WORK REQUIRED: Output must match the records, character for character.
[THE DATA]
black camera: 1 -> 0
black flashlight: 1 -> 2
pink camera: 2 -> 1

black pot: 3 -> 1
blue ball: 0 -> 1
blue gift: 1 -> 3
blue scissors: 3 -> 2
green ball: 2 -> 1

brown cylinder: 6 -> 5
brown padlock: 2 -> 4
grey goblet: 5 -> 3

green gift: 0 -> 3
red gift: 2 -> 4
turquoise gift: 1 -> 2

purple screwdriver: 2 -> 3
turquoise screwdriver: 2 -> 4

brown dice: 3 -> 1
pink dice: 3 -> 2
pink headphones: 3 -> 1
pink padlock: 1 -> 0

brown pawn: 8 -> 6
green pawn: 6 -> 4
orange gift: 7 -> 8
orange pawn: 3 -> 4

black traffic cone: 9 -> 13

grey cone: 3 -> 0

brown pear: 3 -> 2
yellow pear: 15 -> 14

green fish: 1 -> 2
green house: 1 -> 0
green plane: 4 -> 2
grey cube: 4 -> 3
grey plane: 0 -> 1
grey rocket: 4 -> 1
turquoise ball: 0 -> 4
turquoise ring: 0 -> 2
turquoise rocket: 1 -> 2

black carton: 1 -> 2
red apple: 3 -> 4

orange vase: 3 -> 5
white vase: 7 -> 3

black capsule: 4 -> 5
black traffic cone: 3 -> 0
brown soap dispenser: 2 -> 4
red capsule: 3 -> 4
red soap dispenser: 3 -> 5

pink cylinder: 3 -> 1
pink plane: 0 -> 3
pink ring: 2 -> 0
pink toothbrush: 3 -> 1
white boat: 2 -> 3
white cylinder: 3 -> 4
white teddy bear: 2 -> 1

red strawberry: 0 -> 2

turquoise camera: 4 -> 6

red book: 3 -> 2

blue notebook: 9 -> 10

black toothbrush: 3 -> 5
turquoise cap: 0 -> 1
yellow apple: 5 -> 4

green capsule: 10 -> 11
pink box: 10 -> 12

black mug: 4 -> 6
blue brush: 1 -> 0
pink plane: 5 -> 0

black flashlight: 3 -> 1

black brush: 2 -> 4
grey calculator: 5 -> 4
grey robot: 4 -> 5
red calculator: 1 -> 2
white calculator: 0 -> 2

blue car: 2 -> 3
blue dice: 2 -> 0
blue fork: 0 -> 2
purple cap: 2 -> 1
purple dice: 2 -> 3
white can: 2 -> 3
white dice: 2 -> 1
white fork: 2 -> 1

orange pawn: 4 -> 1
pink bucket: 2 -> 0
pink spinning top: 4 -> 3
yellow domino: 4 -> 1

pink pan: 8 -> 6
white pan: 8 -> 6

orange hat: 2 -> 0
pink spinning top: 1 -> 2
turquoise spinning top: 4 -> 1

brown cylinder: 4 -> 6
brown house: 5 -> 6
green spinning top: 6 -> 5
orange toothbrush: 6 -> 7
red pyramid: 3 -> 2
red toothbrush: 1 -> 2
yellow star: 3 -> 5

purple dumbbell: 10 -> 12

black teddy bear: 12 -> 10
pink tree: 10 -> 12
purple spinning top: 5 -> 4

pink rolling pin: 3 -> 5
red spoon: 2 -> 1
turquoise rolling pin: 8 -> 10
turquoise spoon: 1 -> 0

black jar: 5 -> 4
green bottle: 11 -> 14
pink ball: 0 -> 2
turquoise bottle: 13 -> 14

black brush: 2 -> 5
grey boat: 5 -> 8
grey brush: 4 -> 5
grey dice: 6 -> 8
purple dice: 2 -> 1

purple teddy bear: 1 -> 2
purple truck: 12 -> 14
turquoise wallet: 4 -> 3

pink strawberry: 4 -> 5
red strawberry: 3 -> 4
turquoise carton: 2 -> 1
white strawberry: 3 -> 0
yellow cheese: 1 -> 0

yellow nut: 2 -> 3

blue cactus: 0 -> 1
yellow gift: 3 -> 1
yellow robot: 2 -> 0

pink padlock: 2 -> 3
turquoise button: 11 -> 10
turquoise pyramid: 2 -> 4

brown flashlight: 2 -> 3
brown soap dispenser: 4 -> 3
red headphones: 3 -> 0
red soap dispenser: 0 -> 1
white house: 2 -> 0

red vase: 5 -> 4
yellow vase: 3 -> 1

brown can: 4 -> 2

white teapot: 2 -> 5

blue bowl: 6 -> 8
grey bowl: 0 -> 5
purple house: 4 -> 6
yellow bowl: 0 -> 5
[/THE DATA]
SOLUTION:
black camera: 1 -> 0
black flashlight: 1 -> 2
pink camera: 2 -> 1

black pot: 3 -> 1
blue ball: 0 -> 1
blue gift: 1 -> 3
blue scissors: 3 -> 2
green ball: 2 -> 1

brown cylinder: 6 -> 5
brown padlock: 2 -> 4
grey goblet: 5 -> 3

green gift: 0 -> 3
red gift: 2 -> 4
turquoise gift: 1 -> 2

purple screwdriver: 2 -> 3
turquoise screwdriver: 2 -> 4

brown dice: 3 -> 1
pink dice: 3 -> 2
pink headphones: 3 -> 1
pink padlock: 1 -> 0

brown pawn: 8 -> 6
green pawn: 6 -> 4
orange gift: 7 -> 8
orange pawn: 3 -> 4

black traffic cone: 9 -> 13

grey cone: 3 -> 0

brown pear: 3 -> 2
yellow pear: 15 -> 14

green fish: 1 -> 2
green house: 1 -> 0
green plane: 4 -> 2
grey cube: 4 -> 3
grey plane: 0 -> 1
grey rocket: 4 -> 1
turquoise ball: 0 -> 4
turquoise ring: 0 -> 2
turquoise rocket: 1 -> 2

black carton: 1 -> 2
red apple: 3 -> 4

orange vase: 3 -> 5
white vase: 7 -> 3

black capsule: 4 -> 5
black traffic cone: 3 -> 0
brown soap dispenser: 2 -> 4
red capsule: 3 -> 4
red soap dispenser: 3 -> 5

pink cylinder: 3 -> 1
pink plane: 0 -> 3
pink ring: 2 -> 0
pink toothbrush: 3 -> 1
white boat: 2 -> 3
white cylinder: 3 -> 4
white teddy bear: 2 -> 1

red strawberry: 0 -> 2

turquoise camera: 4 -> 6

red book: 3 -> 2

blue notebook: 9 -> 10

black toothbrush: 3 -> 5
turquoise cap: 0 -> 1
yellow apple: 5 -> 4

green capsule: 10 -> 11
pink box: 10 -> 12

black mug: 4 -> 6
blue brush: 1 -> 0
pink plane: 5 -> 0

black flashlight: 3 -> 1

black brush: 2 -> 4
grey calculator: 5 -> 4
grey robot: 4 -> 5
red calculator: 1 -> 2
white calculator: 0 -> 2

blue car: 2 -> 3
blue dice: 2 -> 0
blue fork: 0 -> 2
purple cap: 2 -> 1
purple dice: 2 -> 3
white can: 2 -> 3
white dice: 2 -> 1
white fork: 2 -> 1

orange pawn: 4 -> 1
pink bucket: 2 -> 0
pink spinning top: 4 -> 3
yellow domino: 4 -> 1

pink pan: 8 -> 6
white pan: 8 -> 6

orange hat: 2 -> 0
pink spinning top: 1 -> 2
turquoise spinning top: 4 -> 1

brown cylinder: 4 -> 6
brown house: 5 -> 6
green spinning top: 6 -> 5
orange toothbrush: 6 -> 7
red pyramid: 3 -> 2
red toothbrush: 1 -> 2
yellow star: 3 -> 5

purple dumbbell: 10 -> 12

black teddy bear: 12 -> 10
pink tree: 10 -> 12
purple spinning top: 5 -> 4

pink rolling pin: 3 -> 5
red spoon: 2 -> 1
turquoise rolling pin: 8 -> 10
turquoise spoon: 1 -> 0

black jar: 5 -> 4
green bottle: 11 -> 14
pink ball: 0 -> 2
turquoise bottle: 13 -> 14

black brush: 2 -> 5
grey boat: 5 -> 8
grey brush: 4 -> 5
grey dice: 6 -> 8
purple dice: 2 -> 1

purple teddy bear: 1 -> 2
purple truck: 12 -> 14
turquoise wallet: 4 -> 3

pink strawberry: 4 -> 5
red strawberry: 3 -> 4
turquoise carton: 2 -> 1
white strawberry: 3 -> 0
yellow cheese: 1 -> 0

yellow nut: 2 -> 3

blue cactus: 0 -> 1
yellow gift: 3 -> 1
yellow robot: 2 -> 0

pink padlock: 2 -> 3
turquoise button: 11 -> 10
turquoise pyramid: 2 -> 4

brown flashlight: 2 -> 3
brown soap dispenser: 4 -> 3
red headphones: 3 -> 0
red soap dispenser: 0 -> 1
white house: 2 -> 0

red vase: 5 -> 4
yellow vase: 3 -> 1

brown can: 4 -> 2

white teapot: 2 -> 5

blue bowl: 6 -> 8
grey bowl: 0 -> 5
purple house: 4 -> 6
yellow bowl: 0 -> 5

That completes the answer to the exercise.